_Given records_
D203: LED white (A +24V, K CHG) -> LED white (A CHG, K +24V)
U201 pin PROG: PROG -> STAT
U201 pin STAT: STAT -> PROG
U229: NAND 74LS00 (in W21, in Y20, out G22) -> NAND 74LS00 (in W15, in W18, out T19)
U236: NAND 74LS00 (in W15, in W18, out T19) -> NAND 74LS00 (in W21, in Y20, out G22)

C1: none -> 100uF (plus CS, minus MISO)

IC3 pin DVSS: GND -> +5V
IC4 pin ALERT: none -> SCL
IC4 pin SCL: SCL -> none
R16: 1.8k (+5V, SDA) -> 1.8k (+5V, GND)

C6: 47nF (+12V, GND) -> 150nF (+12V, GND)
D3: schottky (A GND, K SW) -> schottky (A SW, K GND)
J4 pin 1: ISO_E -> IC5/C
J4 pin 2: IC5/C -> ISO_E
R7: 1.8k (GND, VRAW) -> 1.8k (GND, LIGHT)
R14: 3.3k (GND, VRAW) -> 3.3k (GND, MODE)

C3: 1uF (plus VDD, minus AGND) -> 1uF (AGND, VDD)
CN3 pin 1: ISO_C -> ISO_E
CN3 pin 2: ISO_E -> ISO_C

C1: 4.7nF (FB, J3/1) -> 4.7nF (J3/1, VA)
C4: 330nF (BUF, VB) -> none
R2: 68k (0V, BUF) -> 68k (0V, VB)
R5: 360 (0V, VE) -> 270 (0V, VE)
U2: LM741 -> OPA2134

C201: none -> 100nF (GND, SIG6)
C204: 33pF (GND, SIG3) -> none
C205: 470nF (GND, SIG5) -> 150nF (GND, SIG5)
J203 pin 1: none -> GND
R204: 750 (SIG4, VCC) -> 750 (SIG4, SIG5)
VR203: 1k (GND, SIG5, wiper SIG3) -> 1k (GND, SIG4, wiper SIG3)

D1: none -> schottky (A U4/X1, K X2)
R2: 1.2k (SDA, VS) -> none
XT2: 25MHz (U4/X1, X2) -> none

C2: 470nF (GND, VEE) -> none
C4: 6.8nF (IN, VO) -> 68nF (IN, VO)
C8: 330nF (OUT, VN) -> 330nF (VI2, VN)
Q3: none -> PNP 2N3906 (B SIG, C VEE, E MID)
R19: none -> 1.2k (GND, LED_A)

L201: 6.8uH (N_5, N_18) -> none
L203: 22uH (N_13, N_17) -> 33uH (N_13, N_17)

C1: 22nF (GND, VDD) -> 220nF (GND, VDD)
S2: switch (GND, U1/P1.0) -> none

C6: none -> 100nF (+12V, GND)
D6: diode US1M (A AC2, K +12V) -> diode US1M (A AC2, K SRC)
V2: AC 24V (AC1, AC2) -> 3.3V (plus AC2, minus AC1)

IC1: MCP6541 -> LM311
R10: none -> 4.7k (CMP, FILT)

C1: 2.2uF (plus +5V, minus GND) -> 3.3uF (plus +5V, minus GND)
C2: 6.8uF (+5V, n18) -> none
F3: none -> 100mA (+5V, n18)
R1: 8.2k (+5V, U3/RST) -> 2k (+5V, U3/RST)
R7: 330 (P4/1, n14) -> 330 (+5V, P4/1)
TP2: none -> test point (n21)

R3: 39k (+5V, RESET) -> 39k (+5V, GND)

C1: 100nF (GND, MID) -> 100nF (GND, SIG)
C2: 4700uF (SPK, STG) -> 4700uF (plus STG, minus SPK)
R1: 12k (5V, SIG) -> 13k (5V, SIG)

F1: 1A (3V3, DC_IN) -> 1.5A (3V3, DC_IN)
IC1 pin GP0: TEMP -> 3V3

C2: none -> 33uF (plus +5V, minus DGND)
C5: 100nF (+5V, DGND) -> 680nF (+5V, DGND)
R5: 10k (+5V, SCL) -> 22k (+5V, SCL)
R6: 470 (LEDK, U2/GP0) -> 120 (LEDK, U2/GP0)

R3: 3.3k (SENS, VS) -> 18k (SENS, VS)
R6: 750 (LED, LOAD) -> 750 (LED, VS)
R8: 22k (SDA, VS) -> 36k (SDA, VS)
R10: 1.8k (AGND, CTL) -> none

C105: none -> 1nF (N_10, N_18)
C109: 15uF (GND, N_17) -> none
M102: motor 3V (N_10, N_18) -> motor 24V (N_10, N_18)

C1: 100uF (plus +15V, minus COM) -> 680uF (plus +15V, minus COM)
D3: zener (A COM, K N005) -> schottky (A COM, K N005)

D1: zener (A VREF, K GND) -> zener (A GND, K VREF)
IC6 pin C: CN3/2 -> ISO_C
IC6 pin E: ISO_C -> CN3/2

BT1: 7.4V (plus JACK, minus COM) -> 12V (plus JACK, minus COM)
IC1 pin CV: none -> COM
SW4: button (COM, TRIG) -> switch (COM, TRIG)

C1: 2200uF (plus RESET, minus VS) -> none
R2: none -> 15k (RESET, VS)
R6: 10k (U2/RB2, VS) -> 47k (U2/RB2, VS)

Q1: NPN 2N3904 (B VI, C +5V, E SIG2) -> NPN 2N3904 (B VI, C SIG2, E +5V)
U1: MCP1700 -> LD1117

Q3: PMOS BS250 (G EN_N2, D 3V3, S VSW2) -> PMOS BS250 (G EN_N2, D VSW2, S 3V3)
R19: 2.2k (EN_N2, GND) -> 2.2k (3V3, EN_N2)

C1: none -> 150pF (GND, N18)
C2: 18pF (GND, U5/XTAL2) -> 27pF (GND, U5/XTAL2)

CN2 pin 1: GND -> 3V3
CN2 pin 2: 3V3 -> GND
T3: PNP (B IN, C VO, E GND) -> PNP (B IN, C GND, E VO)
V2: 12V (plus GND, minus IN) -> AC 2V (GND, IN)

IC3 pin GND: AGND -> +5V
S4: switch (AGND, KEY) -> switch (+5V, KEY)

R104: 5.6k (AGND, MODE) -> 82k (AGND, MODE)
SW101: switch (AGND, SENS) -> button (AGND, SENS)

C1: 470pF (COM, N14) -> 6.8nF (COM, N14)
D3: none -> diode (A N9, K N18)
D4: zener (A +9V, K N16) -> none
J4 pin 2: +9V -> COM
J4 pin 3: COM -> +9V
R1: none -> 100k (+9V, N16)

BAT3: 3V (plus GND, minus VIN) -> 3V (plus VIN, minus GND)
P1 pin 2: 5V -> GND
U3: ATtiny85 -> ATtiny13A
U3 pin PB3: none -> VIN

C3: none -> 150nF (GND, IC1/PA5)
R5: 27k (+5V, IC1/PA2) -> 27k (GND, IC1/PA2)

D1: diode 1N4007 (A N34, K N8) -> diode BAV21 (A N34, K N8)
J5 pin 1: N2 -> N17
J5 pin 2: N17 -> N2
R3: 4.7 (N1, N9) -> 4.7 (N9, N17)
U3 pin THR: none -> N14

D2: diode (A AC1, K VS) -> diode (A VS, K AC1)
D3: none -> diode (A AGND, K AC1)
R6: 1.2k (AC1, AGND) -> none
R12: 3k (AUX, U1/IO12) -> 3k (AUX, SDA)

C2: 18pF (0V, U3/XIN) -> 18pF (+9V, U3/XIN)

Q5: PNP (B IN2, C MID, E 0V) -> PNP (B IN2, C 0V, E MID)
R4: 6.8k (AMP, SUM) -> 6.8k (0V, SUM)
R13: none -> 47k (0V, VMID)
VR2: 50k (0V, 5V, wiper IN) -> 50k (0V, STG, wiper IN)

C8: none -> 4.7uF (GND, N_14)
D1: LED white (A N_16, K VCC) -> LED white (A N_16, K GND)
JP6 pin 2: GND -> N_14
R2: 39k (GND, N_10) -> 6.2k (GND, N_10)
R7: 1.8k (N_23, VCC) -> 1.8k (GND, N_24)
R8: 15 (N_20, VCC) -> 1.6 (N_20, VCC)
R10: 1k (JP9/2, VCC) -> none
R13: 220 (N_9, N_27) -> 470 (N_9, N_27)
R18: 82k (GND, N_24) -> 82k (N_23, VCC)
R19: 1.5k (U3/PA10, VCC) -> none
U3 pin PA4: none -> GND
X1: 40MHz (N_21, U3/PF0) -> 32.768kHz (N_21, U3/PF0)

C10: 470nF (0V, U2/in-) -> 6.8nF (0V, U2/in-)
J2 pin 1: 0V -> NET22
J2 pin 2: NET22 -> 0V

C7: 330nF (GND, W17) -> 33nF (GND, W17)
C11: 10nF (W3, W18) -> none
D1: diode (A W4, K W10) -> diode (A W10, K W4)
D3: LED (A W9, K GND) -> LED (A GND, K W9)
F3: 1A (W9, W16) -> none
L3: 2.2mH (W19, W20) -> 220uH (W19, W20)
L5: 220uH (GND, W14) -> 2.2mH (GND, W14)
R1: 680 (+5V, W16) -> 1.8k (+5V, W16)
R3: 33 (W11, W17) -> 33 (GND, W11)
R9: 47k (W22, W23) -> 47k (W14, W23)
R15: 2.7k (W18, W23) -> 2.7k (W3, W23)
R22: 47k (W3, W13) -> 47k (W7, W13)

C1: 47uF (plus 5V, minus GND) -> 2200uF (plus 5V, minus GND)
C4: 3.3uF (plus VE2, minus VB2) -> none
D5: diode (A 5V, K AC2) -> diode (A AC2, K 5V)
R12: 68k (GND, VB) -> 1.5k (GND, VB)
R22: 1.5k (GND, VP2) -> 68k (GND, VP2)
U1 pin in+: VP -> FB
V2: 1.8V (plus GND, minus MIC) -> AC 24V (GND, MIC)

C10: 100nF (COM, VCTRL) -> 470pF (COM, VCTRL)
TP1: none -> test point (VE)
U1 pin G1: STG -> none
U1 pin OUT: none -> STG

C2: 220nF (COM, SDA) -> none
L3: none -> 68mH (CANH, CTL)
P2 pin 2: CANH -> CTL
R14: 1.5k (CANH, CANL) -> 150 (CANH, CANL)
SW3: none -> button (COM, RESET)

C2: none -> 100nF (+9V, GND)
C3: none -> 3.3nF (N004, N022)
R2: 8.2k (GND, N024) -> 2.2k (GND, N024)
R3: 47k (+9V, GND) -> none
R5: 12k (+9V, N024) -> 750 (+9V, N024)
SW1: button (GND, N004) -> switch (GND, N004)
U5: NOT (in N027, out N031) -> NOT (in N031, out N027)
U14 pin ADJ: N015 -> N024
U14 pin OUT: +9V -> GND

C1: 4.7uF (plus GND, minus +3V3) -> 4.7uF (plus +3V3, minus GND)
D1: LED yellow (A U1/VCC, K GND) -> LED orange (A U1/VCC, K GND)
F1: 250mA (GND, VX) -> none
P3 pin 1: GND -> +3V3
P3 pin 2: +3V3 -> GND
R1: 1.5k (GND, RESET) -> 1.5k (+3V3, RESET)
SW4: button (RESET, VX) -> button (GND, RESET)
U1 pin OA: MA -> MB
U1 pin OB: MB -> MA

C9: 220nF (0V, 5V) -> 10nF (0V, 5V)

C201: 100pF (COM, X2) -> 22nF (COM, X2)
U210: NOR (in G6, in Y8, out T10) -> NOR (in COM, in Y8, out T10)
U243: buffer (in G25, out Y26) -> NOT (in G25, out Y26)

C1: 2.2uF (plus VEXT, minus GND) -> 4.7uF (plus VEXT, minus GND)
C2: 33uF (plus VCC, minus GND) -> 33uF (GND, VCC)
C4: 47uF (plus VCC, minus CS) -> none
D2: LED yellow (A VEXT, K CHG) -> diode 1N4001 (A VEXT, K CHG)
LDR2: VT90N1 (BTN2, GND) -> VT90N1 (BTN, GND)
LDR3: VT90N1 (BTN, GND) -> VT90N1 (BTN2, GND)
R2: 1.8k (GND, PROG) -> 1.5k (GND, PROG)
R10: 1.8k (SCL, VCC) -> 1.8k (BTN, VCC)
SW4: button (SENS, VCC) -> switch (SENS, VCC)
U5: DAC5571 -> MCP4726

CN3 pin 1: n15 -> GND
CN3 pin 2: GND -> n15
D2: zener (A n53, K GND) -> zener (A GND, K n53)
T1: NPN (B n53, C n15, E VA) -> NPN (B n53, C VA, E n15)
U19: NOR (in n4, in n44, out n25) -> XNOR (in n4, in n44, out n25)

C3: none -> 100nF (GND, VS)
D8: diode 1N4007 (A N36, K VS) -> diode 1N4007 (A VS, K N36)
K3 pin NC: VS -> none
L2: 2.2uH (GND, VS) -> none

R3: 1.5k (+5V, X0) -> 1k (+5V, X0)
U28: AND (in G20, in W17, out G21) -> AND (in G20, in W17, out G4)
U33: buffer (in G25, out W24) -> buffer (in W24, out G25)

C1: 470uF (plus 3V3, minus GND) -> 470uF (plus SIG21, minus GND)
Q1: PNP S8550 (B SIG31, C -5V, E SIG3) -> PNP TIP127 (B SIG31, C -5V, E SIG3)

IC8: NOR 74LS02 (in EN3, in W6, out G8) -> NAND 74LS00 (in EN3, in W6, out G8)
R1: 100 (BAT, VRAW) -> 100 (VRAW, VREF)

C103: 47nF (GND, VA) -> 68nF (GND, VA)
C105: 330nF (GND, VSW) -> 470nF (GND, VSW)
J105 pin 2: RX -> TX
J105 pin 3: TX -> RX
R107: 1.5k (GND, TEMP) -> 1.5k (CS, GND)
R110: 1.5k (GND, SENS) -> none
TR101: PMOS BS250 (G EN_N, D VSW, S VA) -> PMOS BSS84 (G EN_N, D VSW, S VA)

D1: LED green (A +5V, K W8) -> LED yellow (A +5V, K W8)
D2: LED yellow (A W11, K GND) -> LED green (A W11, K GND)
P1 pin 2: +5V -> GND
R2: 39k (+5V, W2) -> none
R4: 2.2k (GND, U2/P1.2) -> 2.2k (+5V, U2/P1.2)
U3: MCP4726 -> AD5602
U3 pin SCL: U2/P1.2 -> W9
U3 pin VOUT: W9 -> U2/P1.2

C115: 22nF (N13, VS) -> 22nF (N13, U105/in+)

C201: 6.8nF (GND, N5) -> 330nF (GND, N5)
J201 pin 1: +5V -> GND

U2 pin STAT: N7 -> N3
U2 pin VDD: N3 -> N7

_Exercise requirements_
Could you filter the entries above for lines holding the string "diode" and copy them?

_Solved problem_
D6: diode US1M (A AC2, K +12V) -> diode US1M (A AC2, K SRC)
D3: none -> diode (A N9, K N18)
D1: diode 1N4007 (A N34, K N8) -> diode BAV21 (A N34, K N8)
D2: diode (A AC1, K VS) -> diode (A VS, K AC1)
D3: none -> diode (A AGND, K AC1)
D1: diode (A W4, K W10) -> diode (A W10, K W4)
D5: diode (A 5V, K AC2) -> diode (A AC2, K 5V)
D2: LED yellow (A VEXT, K CHG) -> diode 1N4001 (A VEXT, K CHG)
D8: diode 1N4007 (A N36, K VS) -> diode 1N4007 (A VS, K N36)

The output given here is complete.